PROBLEM TO WORK ON:
Start to finish, return the listing below exactly, pictures excluded.

RECORDS FOR THIS TASK:
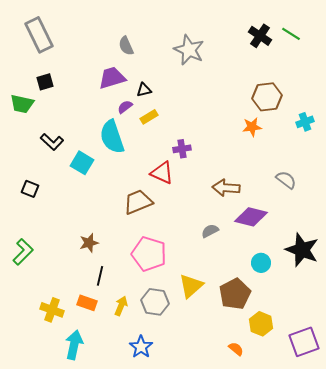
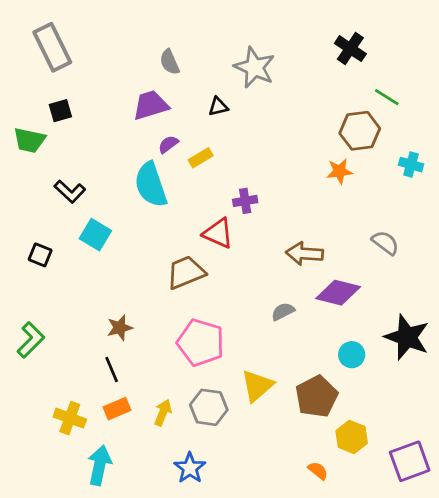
green line: (291, 34) -> (387, 97), moved
black triangle: (144, 90) -> (218, 107), moved
cyan cross: (305, 122) -> (411, 165), turned 36
cyan square: (82, 163) -> (95, 235), moved
black line: (100, 276) -> (112, 370), moved, turned -36
orange rectangle: (87, 303) -> (117, 409), turned -42

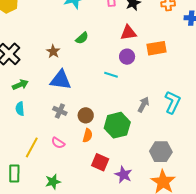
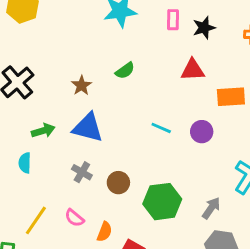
purple circle: (127, 57) -> (202, 132), moved
green arrow: (20, 85) -> (43, 131), moved
gray arrow: (143, 105) -> (211, 208), moved
orange semicircle: (88, 136) -> (105, 232), moved

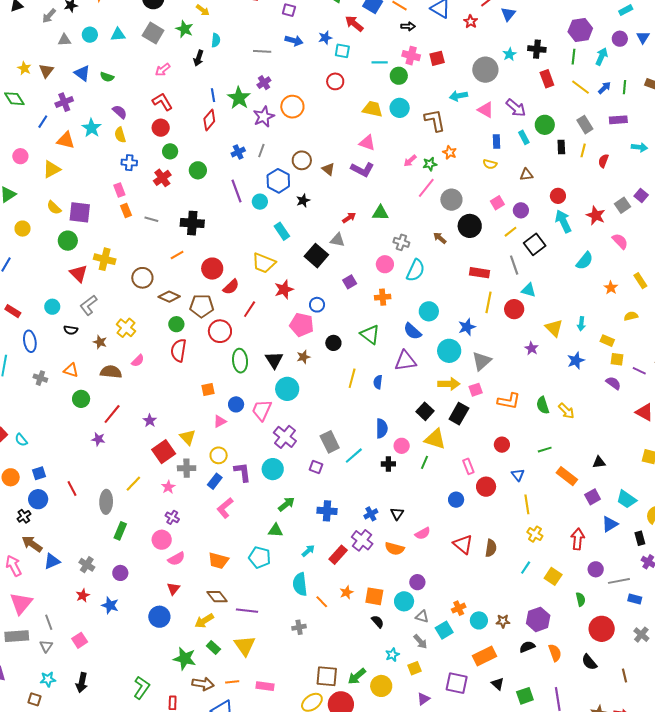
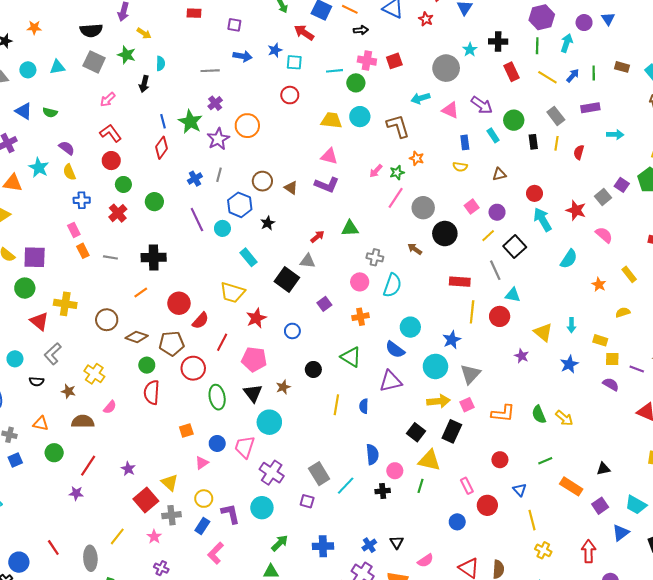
pink pentagon: (302, 325) -> (254, 359), moved
blue square: (39, 473) -> (15, 460), moved

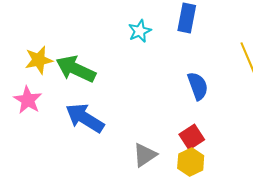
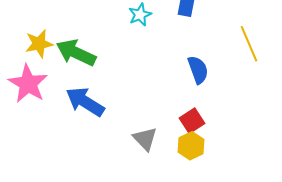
pink star: (28, 100) -> (28, 84), size x1.4
gray triangle: (145, 155) -> (145, 139), turned -40

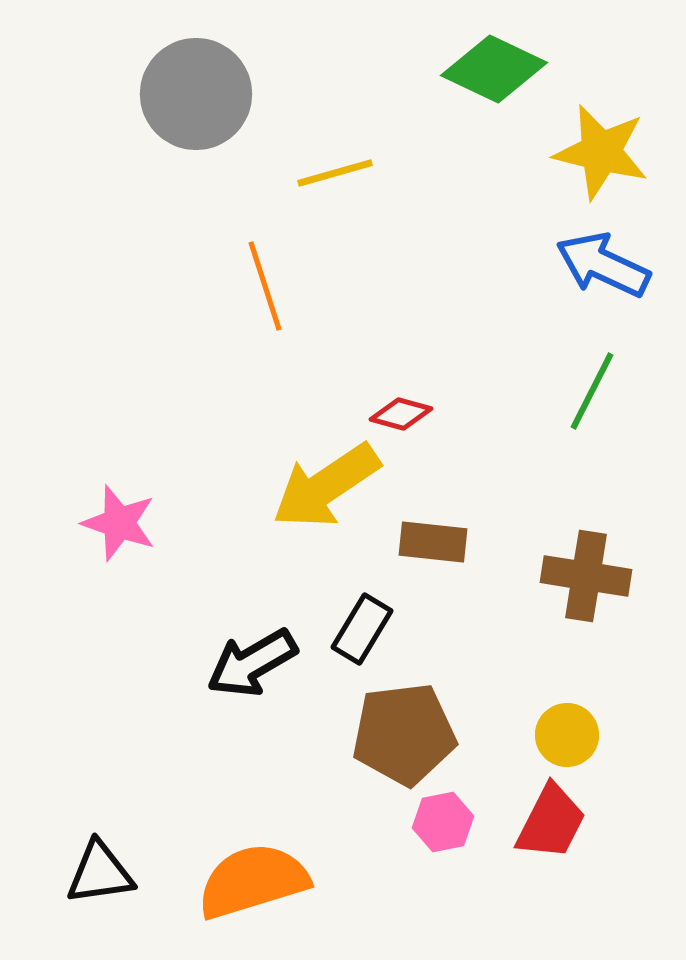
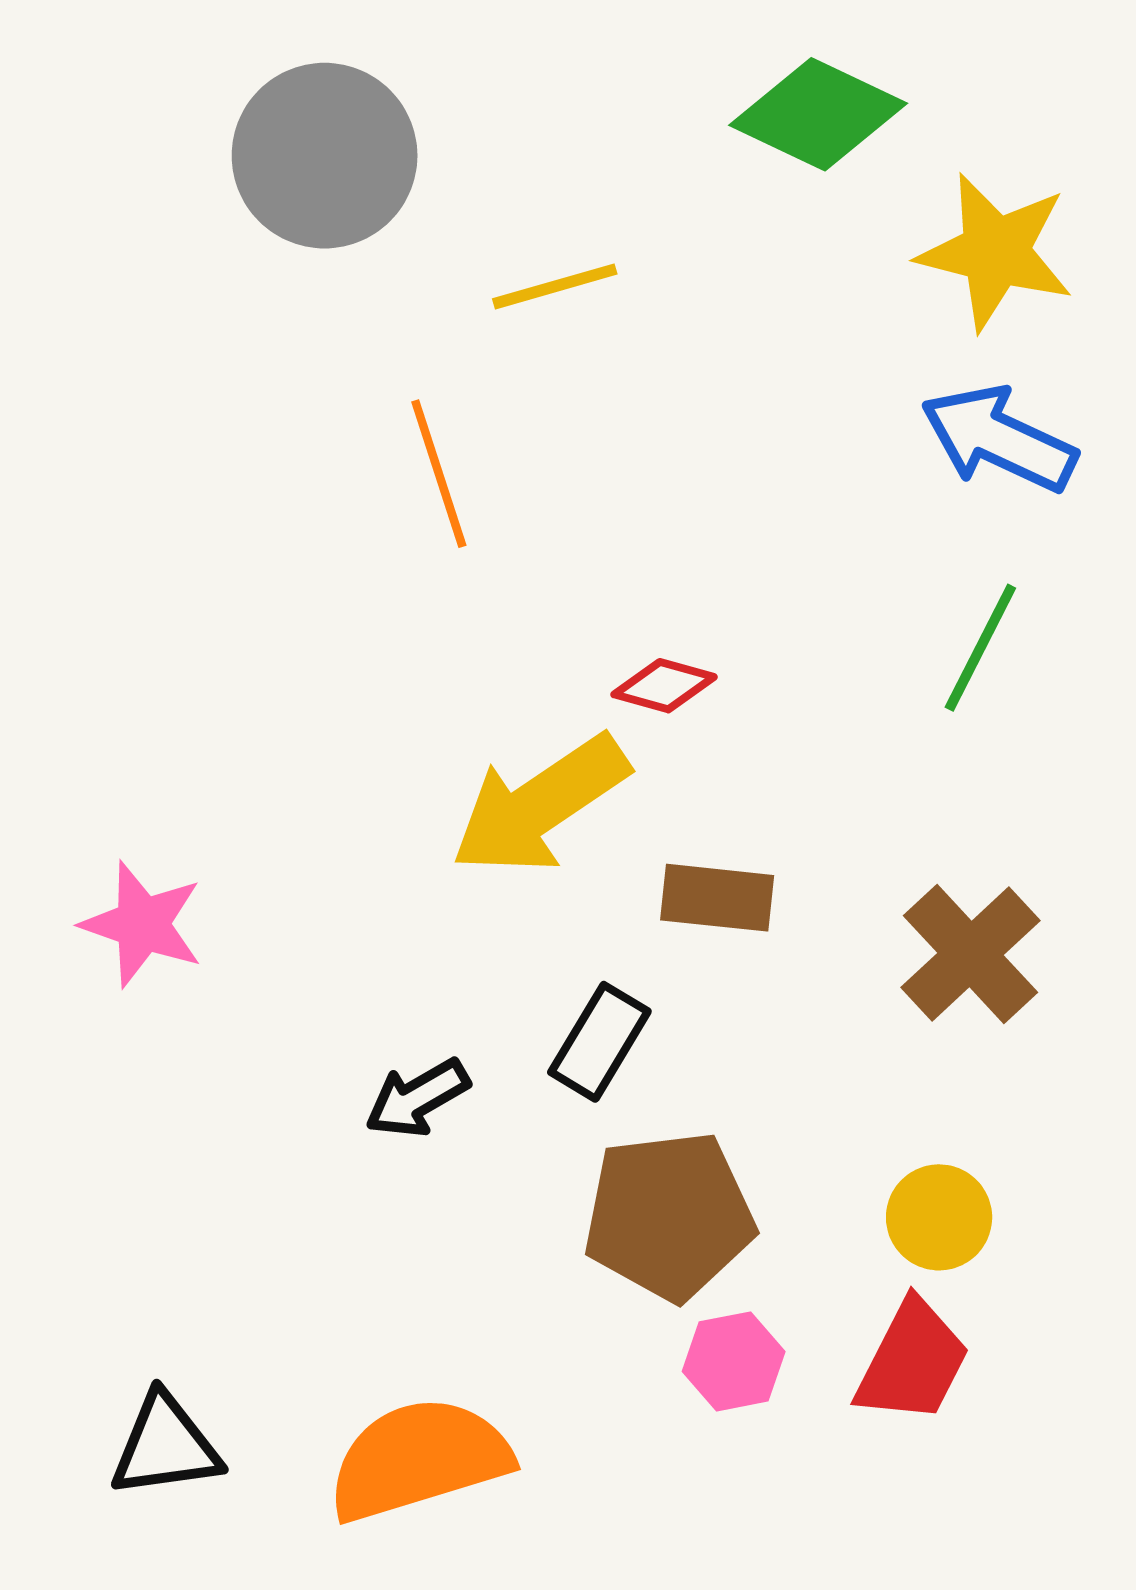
pink star: (119, 523) -> (142, 924), moved
brown cross: (586, 576) -> (971, 954), turned 38
black arrow: (252, 663) -> (417, 1098), size x0.7

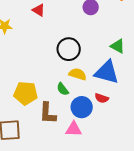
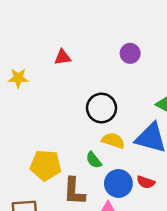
red triangle: (39, 10) -> (62, 57), turned -40
red semicircle: (102, 98) -> (146, 182), moved

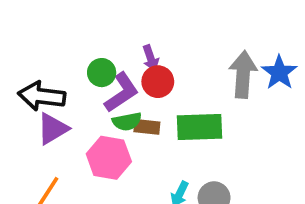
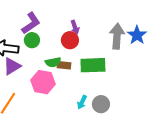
purple arrow: (151, 58) -> (75, 27), moved
green circle: (102, 73) -> (32, 40), moved
purple L-shape: (122, 92) -> (31, 23), moved

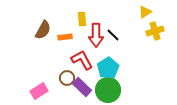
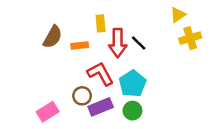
purple rectangle: (82, 87) -> (101, 107), turned -66
green circle: (108, 90) -> (132, 111), size x0.6

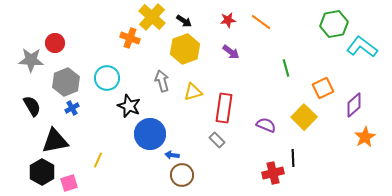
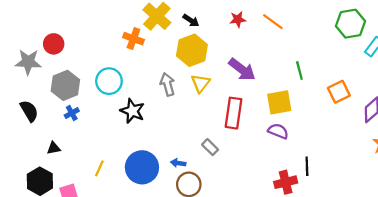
purple arrow: (231, 52) -> (242, 69), moved, size x1.5
yellow triangle: (193, 92) -> (201, 83), moved, turned -36
yellow square: (304, 117) -> (279, 102), moved, turned 35
blue circle: (150, 134) -> (142, 167), moved
gray rectangle: (217, 140) -> (210, 147), moved
black triangle: (55, 141) -> (54, 148), size x0.5

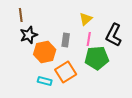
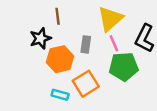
brown line: (21, 15) -> (58, 16), moved
yellow triangle: (86, 19) -> (110, 19), size x1.6
pink line: (89, 39) -> (114, 43), turned -32

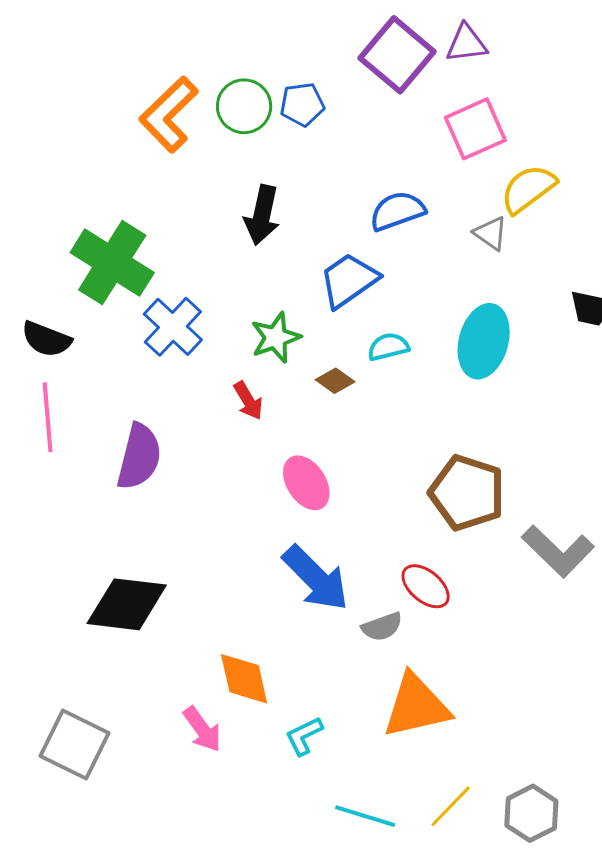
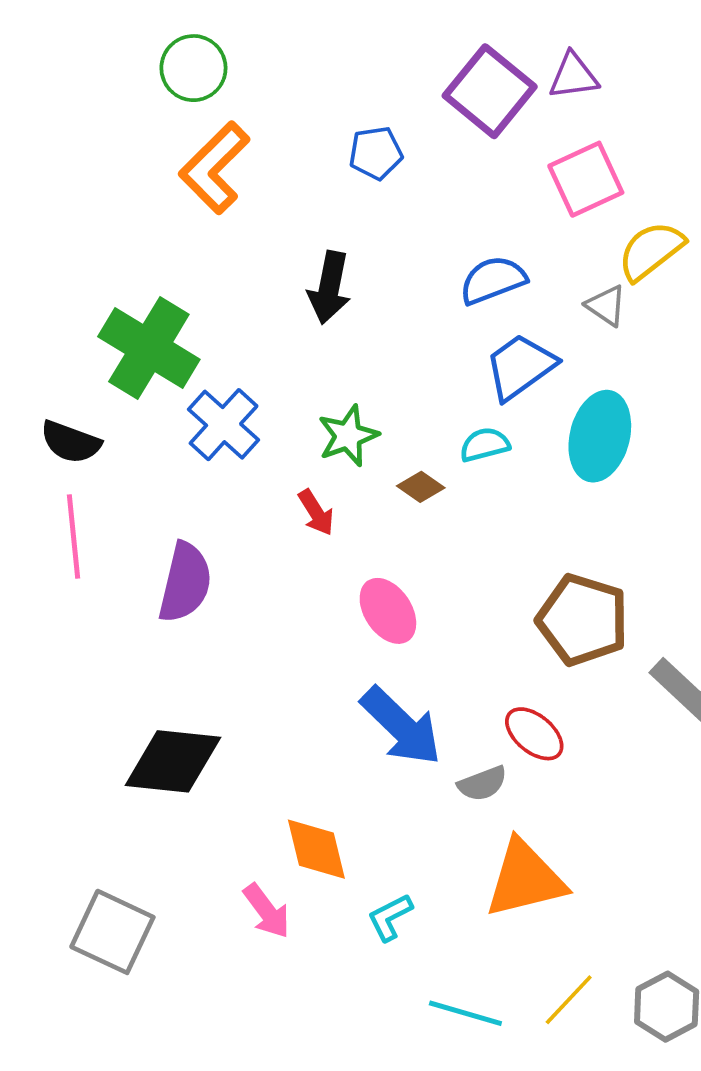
green circle: (244, 106) -> (193, 68), moved
blue trapezoid: (349, 280) -> (520, 367), moved

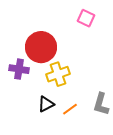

ANSWER AREA:
green line: (291, 34) -> (387, 97), moved
black triangle: (144, 90) -> (218, 107), moved
cyan cross: (305, 122) -> (411, 165), turned 36
cyan square: (82, 163) -> (95, 235), moved
black line: (100, 276) -> (112, 370), moved, turned -36
orange rectangle: (87, 303) -> (117, 409), turned -42

purple circle: (127, 57) -> (202, 132), moved
green arrow: (20, 85) -> (43, 131), moved
gray arrow: (143, 105) -> (211, 208), moved
orange semicircle: (88, 136) -> (105, 232), moved

pink pentagon: (302, 325) -> (254, 359), moved
blue square: (39, 473) -> (15, 460), moved

pink star: (28, 100) -> (28, 84), size x1.4
gray triangle: (145, 155) -> (145, 139), turned -40

pink star: (119, 523) -> (142, 924), moved
brown cross: (586, 576) -> (971, 954), turned 38
black arrow: (252, 663) -> (417, 1098), size x0.7

red triangle: (39, 10) -> (62, 57), turned -40
red semicircle: (102, 98) -> (146, 182), moved

purple arrow: (151, 58) -> (75, 27), moved
green circle: (102, 73) -> (32, 40), moved
purple L-shape: (122, 92) -> (31, 23), moved

purple rectangle: (82, 87) -> (101, 107), turned -66
green circle: (108, 90) -> (132, 111), size x0.6

purple arrow: (231, 52) -> (242, 69), moved, size x1.5
yellow triangle: (193, 92) -> (201, 83), moved, turned -36
yellow square: (304, 117) -> (279, 102), moved, turned 35
blue circle: (150, 134) -> (142, 167), moved
gray rectangle: (217, 140) -> (210, 147), moved
black triangle: (55, 141) -> (54, 148), size x0.5

brown line: (21, 15) -> (58, 16), moved
yellow triangle: (86, 19) -> (110, 19), size x1.6
pink line: (89, 39) -> (114, 43), turned -32

green circle: (244, 106) -> (193, 68), moved
blue trapezoid: (349, 280) -> (520, 367), moved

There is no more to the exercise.